**MATERIAL PROVIDED**:
— START —

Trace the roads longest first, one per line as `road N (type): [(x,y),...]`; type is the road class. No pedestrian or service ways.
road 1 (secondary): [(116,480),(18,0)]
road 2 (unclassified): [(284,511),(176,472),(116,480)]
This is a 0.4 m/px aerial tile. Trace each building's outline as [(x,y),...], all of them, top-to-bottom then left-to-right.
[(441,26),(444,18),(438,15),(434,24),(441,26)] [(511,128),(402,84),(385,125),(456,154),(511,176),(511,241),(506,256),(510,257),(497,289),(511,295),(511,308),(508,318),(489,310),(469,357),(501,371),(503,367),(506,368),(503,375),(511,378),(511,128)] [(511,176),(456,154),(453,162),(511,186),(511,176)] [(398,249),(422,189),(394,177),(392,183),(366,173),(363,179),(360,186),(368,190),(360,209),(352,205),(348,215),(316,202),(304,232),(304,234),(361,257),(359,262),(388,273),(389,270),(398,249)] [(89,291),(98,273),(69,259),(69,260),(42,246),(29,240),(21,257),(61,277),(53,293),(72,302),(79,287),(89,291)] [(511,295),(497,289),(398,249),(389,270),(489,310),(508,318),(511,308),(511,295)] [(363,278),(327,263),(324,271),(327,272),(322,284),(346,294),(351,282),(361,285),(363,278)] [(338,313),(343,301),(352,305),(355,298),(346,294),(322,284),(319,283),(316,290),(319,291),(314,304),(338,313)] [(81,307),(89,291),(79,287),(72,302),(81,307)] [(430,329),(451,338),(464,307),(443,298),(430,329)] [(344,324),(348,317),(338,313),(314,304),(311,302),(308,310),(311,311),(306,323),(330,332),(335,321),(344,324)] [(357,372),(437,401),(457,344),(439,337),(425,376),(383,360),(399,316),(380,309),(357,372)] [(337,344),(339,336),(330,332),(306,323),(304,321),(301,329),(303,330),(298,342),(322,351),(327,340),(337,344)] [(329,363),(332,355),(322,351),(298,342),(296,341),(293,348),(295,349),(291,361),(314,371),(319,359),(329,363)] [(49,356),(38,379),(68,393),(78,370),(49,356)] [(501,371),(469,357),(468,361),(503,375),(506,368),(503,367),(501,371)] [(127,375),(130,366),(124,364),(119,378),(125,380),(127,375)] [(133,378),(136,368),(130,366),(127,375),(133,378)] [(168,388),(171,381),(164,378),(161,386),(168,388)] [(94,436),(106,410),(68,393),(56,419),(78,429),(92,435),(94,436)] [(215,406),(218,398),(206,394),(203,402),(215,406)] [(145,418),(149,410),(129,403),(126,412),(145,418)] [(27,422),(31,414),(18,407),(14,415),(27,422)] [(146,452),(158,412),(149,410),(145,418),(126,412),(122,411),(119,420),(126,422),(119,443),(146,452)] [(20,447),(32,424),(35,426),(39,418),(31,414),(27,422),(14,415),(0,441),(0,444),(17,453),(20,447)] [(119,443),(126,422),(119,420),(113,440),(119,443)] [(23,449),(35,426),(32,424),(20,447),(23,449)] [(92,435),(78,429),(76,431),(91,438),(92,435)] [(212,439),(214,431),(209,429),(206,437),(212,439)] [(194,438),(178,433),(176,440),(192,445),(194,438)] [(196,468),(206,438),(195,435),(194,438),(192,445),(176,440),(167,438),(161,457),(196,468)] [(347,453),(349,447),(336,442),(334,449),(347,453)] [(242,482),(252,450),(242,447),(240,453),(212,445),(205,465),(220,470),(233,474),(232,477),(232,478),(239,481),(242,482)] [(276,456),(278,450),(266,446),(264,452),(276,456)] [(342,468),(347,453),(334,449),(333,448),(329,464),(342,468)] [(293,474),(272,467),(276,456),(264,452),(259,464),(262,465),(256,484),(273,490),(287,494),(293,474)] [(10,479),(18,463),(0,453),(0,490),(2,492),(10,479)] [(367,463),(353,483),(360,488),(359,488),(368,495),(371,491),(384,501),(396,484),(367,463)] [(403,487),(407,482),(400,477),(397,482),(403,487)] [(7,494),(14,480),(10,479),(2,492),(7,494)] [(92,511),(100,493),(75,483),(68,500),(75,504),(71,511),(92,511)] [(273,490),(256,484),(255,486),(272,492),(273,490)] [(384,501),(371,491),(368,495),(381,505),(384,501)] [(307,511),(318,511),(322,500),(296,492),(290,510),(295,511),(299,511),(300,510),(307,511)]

— END —
— START —

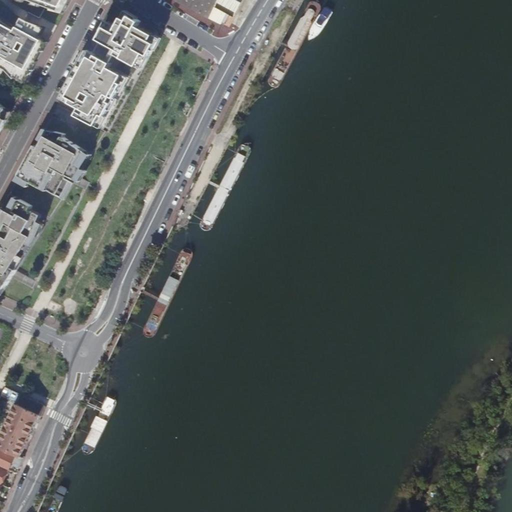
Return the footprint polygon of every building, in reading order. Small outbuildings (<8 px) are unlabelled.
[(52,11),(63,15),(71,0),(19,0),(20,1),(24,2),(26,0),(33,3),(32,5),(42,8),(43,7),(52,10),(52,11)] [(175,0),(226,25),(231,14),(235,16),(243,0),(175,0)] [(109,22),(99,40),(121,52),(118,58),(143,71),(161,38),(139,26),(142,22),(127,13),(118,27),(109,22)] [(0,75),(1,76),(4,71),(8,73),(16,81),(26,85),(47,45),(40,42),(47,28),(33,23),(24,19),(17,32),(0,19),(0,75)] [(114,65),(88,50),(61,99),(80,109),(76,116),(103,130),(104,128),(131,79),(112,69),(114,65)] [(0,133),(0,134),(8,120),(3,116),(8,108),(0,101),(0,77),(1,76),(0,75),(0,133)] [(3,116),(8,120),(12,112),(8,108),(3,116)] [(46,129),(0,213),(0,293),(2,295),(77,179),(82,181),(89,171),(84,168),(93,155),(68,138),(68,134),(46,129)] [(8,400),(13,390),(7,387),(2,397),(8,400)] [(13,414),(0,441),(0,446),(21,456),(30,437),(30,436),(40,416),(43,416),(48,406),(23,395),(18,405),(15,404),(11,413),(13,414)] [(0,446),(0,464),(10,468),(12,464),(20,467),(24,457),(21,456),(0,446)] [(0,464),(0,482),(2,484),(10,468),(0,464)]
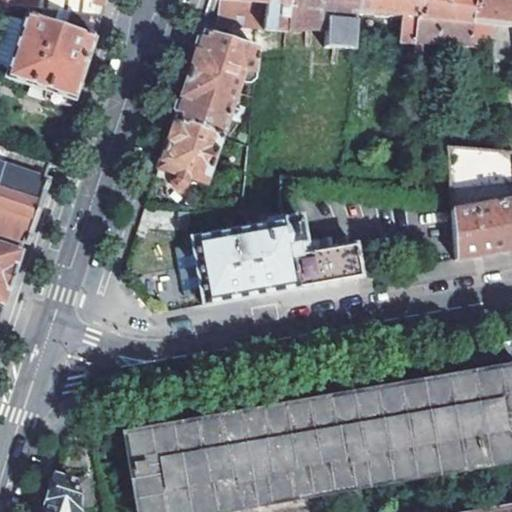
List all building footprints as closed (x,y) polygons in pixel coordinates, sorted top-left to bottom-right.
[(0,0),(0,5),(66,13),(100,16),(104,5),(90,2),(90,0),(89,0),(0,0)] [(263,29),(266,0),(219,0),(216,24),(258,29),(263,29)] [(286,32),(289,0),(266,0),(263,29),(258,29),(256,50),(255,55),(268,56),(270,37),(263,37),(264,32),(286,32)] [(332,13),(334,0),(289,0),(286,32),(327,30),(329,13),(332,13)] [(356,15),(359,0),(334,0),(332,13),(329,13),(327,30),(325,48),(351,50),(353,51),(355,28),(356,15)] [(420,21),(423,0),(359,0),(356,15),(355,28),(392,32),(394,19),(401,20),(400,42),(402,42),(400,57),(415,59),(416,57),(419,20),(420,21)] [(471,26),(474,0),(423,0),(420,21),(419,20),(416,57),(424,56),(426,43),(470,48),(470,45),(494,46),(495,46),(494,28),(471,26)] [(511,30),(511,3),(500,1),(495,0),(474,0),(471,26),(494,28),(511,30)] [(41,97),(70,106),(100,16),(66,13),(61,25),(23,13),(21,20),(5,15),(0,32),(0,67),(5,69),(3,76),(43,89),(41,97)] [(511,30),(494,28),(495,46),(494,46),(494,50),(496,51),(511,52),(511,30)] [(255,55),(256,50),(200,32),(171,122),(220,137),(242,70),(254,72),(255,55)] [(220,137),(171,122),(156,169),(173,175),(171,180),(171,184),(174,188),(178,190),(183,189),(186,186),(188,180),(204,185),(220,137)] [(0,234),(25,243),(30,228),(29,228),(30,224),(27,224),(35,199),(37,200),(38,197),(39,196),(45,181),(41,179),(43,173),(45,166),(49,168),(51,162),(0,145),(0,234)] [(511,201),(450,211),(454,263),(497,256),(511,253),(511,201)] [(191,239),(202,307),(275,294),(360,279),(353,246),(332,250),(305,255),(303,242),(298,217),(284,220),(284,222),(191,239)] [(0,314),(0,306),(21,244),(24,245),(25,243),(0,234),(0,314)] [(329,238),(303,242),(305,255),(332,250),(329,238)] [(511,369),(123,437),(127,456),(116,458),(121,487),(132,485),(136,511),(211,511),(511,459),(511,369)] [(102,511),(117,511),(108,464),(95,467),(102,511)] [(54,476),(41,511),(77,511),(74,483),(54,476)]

— END —

**WHAT TO WORK ON**: Copy out the records verbatim, beginning with the line that contains "Trace the roads" and continuing through the line that contains "This is a 0.4".

**ANSWER TO THE TASK**:
Trace the roads longest first, one per line as `road N (type): [(x,y),...]`; type is the road class. No pedestrian or service ways.
road 1 (secondary): [(116,480),(18,0)]
road 2 (unclassified): [(284,511),(176,472),(116,480)]
This is a 0.4 m/px aerial tile. Trace each building's outline as [(x,y),...], all of them, top-to-bottom then left-to-right.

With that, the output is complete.